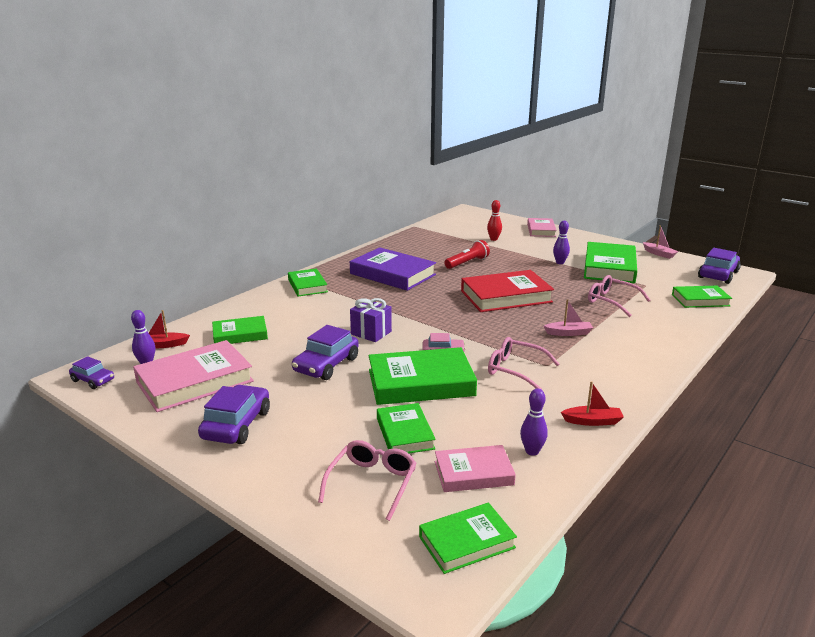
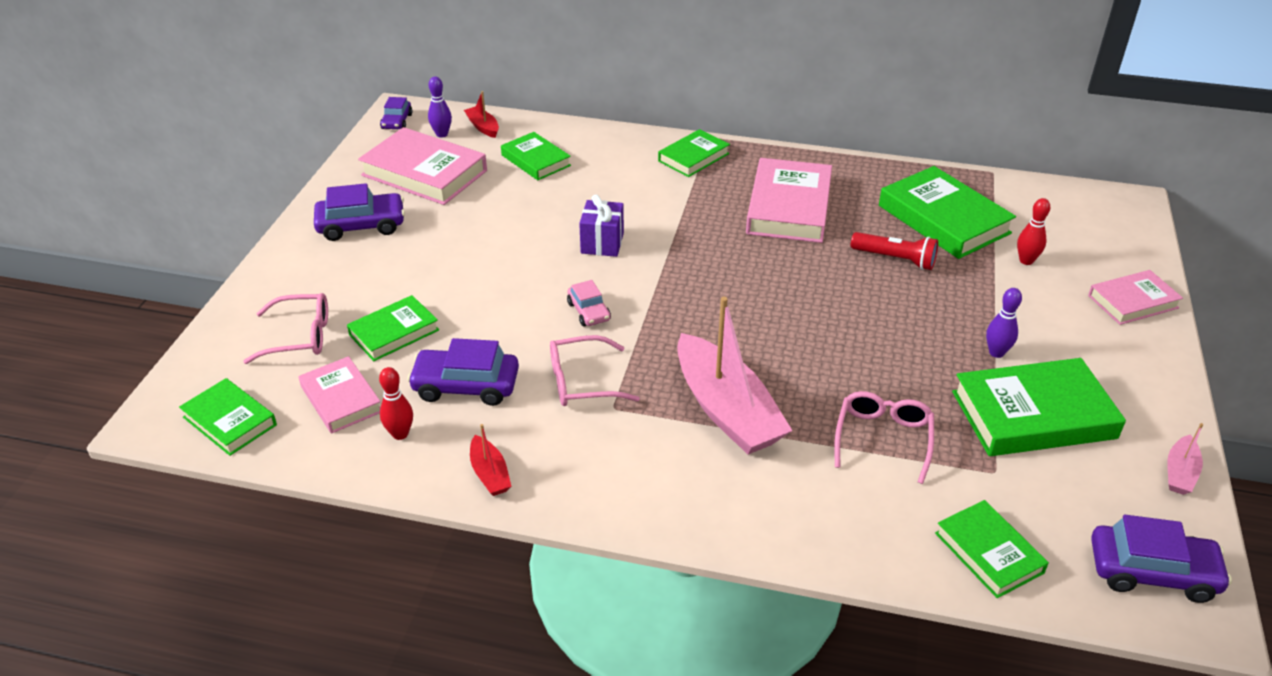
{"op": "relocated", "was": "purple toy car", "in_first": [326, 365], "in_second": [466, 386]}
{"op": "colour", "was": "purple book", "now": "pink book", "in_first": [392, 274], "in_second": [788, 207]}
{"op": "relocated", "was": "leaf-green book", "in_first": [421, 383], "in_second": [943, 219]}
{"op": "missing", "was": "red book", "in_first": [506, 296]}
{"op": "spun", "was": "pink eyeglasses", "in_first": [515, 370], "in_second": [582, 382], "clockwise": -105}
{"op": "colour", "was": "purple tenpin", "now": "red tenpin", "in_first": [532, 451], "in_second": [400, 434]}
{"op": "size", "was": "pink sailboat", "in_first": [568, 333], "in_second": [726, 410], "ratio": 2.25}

Problem to work on:
Considering the records line by line, how many lines hold the string "pink"? Say only the number.

Answer:
3